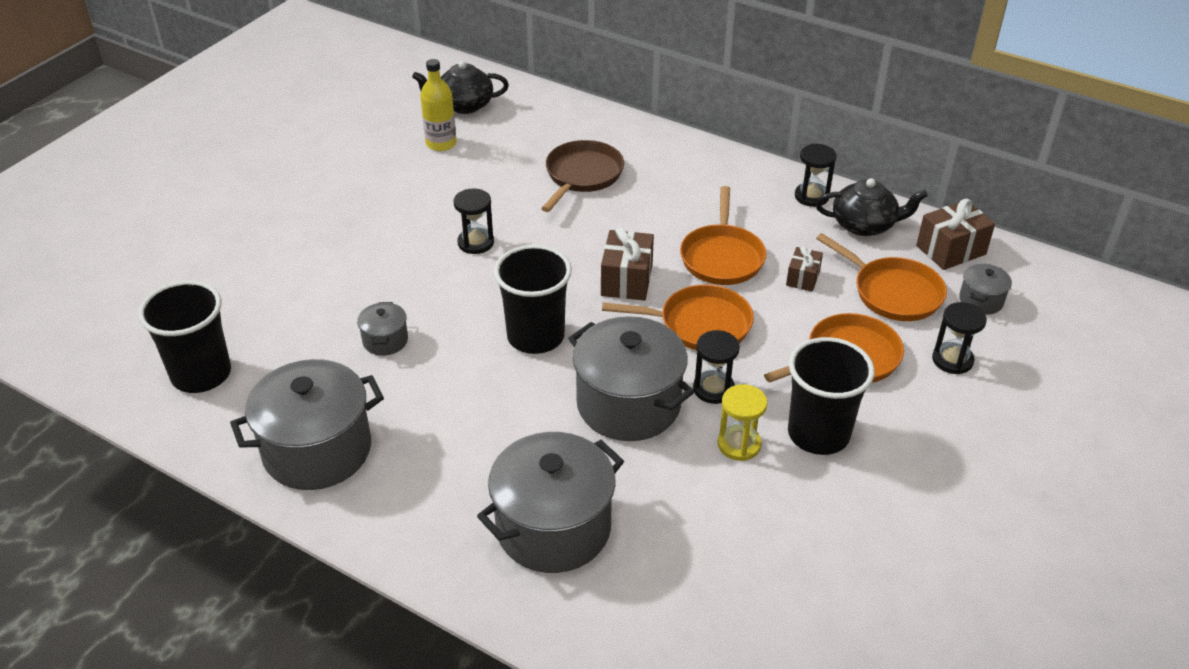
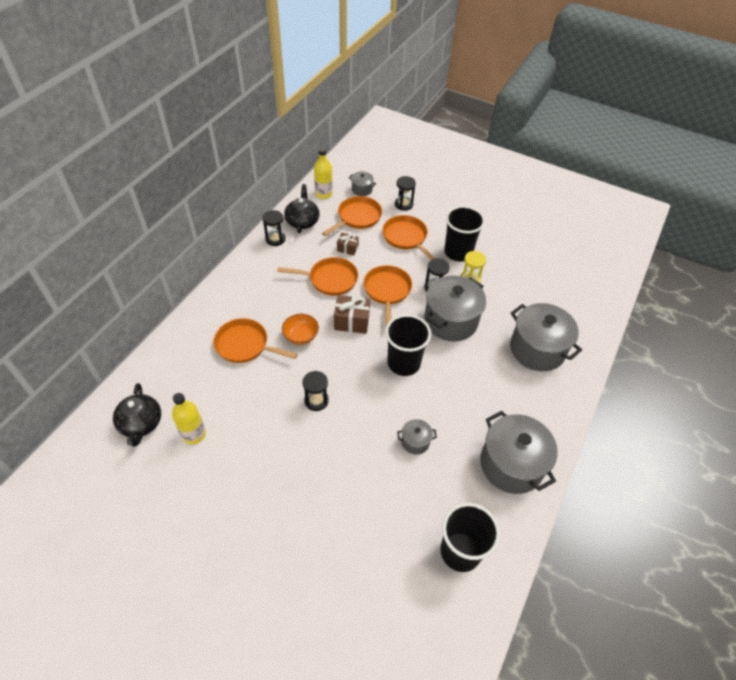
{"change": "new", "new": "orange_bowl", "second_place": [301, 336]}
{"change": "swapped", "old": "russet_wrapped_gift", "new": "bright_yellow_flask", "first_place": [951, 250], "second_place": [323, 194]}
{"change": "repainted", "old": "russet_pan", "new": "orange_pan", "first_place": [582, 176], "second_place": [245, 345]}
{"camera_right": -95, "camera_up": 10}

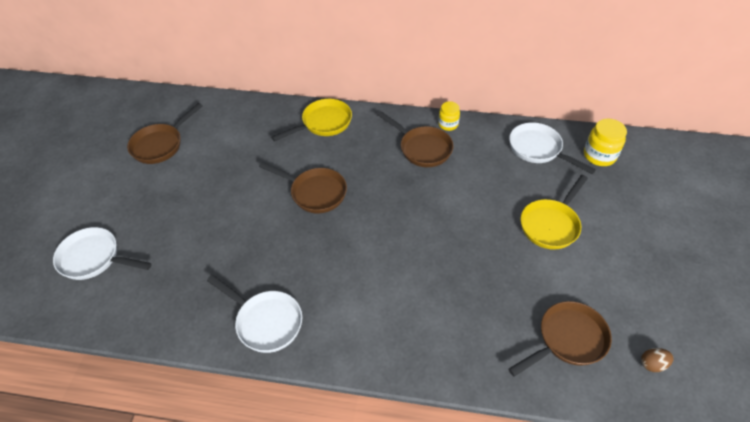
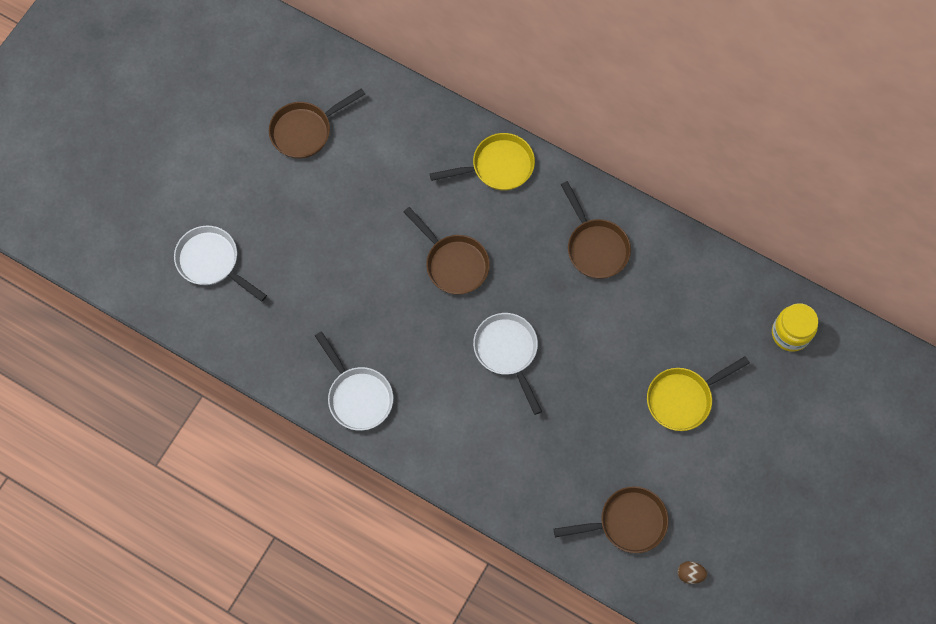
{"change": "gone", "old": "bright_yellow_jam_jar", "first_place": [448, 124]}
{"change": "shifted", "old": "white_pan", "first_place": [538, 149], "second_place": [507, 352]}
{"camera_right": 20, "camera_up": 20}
•••
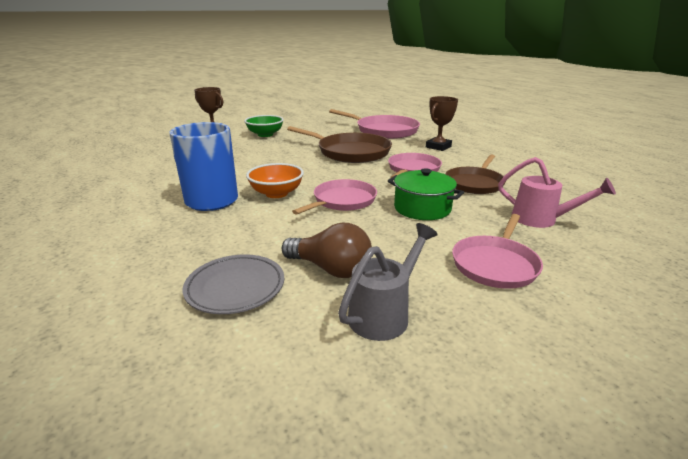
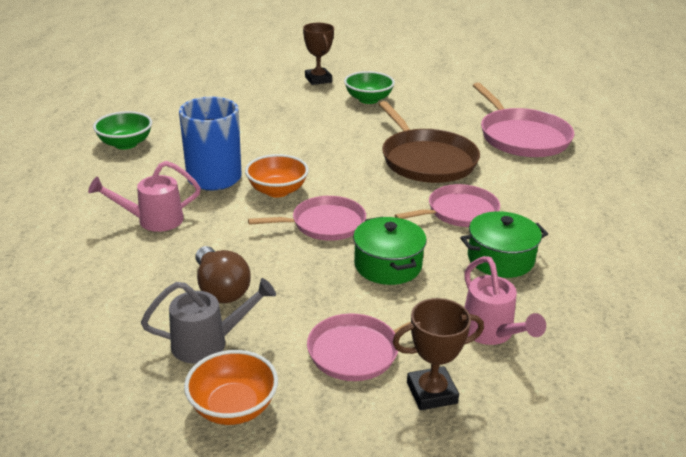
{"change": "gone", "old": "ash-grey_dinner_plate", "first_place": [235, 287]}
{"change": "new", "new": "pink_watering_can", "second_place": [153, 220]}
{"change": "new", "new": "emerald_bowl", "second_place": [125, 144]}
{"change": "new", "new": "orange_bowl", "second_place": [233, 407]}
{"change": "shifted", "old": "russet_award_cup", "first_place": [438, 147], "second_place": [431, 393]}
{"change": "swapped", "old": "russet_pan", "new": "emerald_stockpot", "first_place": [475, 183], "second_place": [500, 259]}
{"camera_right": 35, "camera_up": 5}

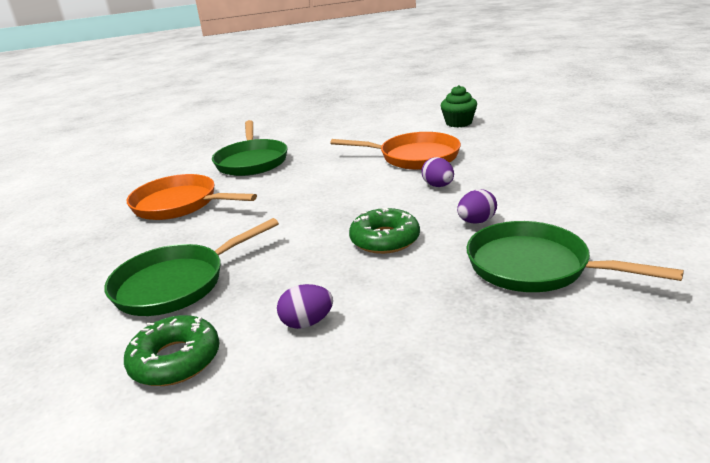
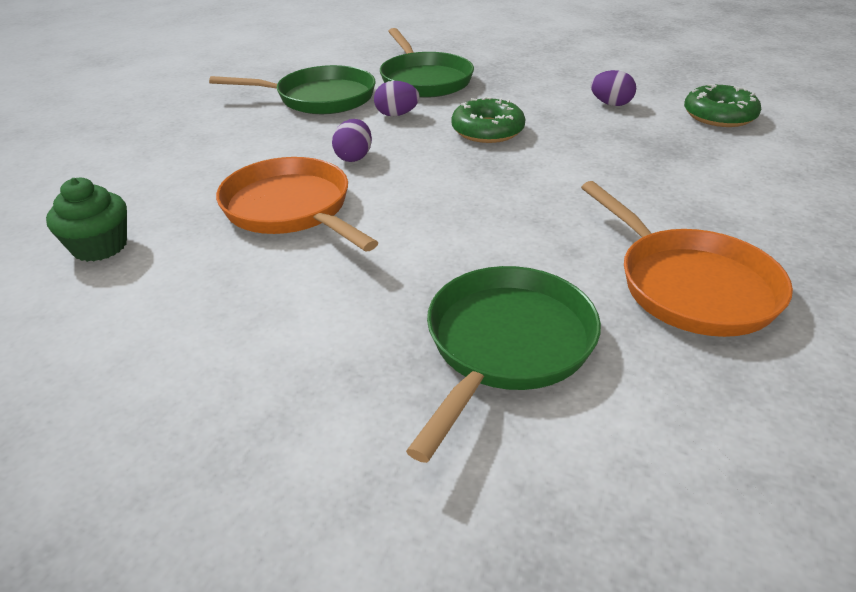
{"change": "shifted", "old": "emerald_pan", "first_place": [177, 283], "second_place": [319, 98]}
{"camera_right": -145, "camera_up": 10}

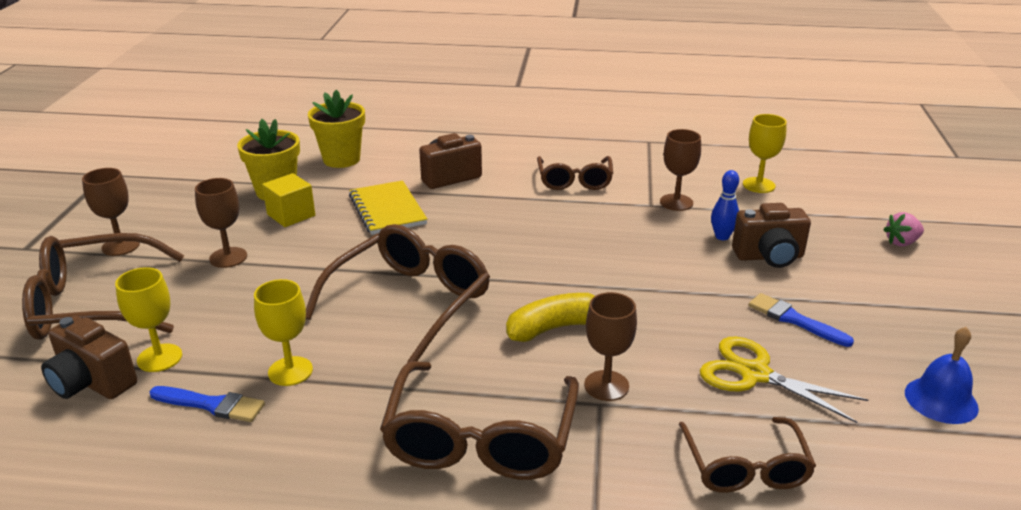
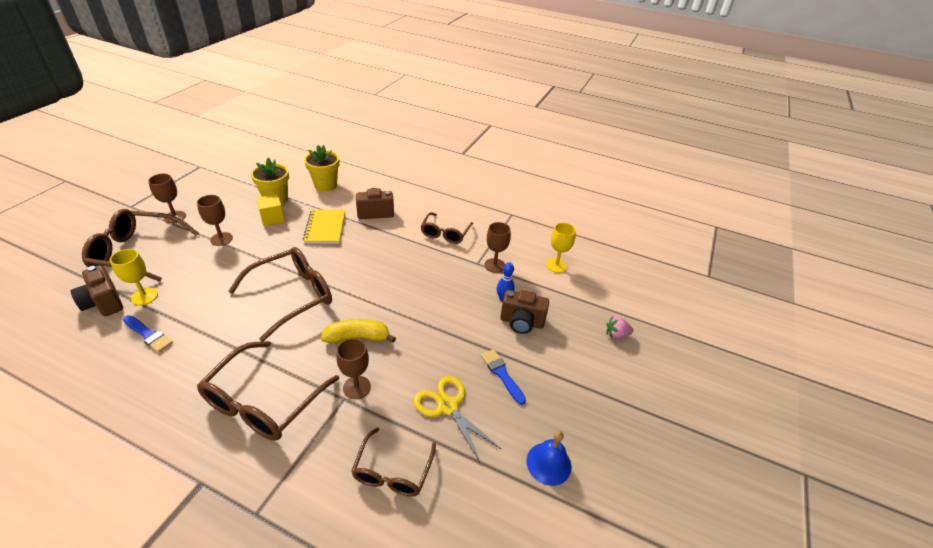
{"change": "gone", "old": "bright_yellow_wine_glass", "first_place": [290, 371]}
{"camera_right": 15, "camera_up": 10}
•••
▶ Task directions:
Read the listing. Report every line that includes the word "shifted".

▶ Task response:
{"change": "shifted", "old": "white_pan", "first_place": [538, 149], "second_place": [507, 352]}
{"change": "shifted", "old": "russet_award_cup", "first_place": [438, 147], "second_place": [431, 393]}
{"change": "shifted", "old": "emerald_pan", "first_place": [177, 283], "second_place": [319, 98]}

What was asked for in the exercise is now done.